> _DATASET EXCERPTS_
= = = = =
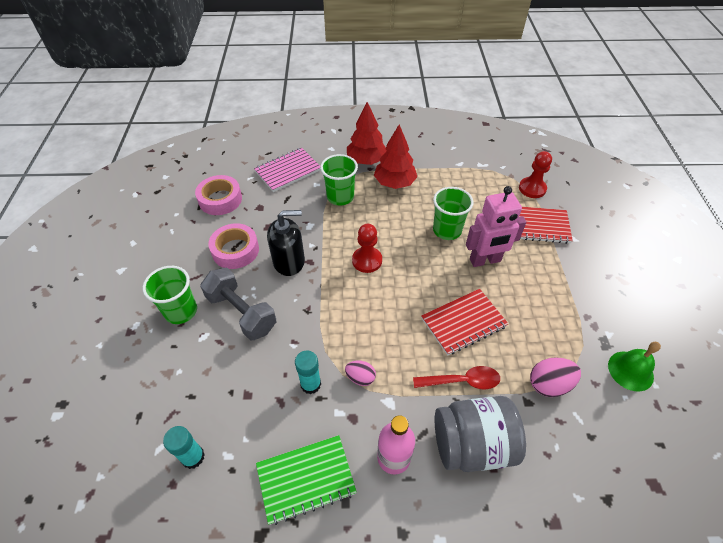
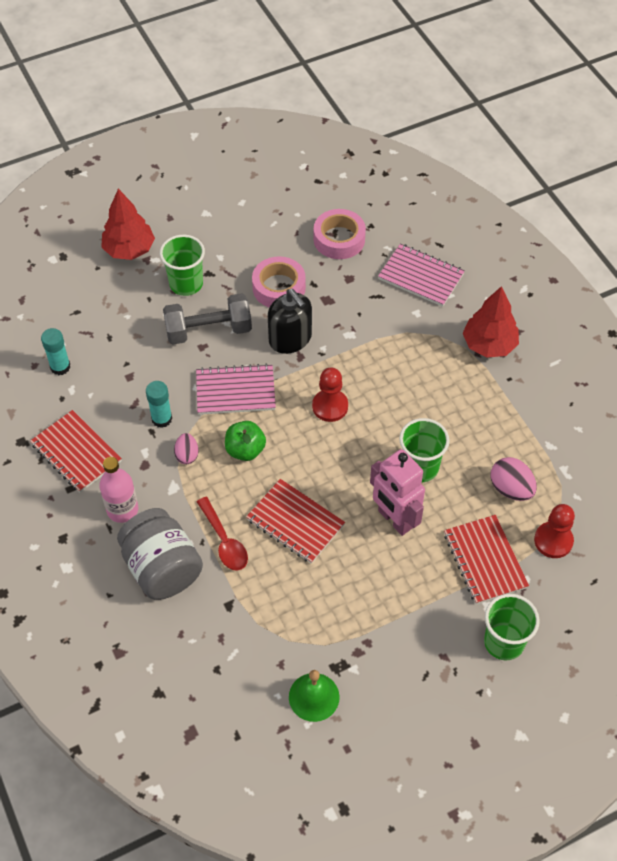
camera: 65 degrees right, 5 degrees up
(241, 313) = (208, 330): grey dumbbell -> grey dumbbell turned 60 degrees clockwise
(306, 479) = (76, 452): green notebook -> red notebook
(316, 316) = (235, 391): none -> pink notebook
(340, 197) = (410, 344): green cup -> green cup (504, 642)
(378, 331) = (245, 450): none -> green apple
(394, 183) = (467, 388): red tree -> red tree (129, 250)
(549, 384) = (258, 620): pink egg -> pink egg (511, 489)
= = = = =
Print the line containing "(241, 313) = (208, 330): grey" and every line after it to the end of the records above, exactly as written, and nothing else.

(241, 313) = (208, 330): grey dumbbell -> grey dumbbell turned 60 degrees clockwise
(306, 479) = (76, 452): green notebook -> red notebook
(316, 316) = (235, 391): none -> pink notebook
(340, 197) = (410, 344): green cup -> green cup (504, 642)
(378, 331) = (245, 450): none -> green apple
(394, 183) = (467, 388): red tree -> red tree (129, 250)
(549, 384) = (258, 620): pink egg -> pink egg (511, 489)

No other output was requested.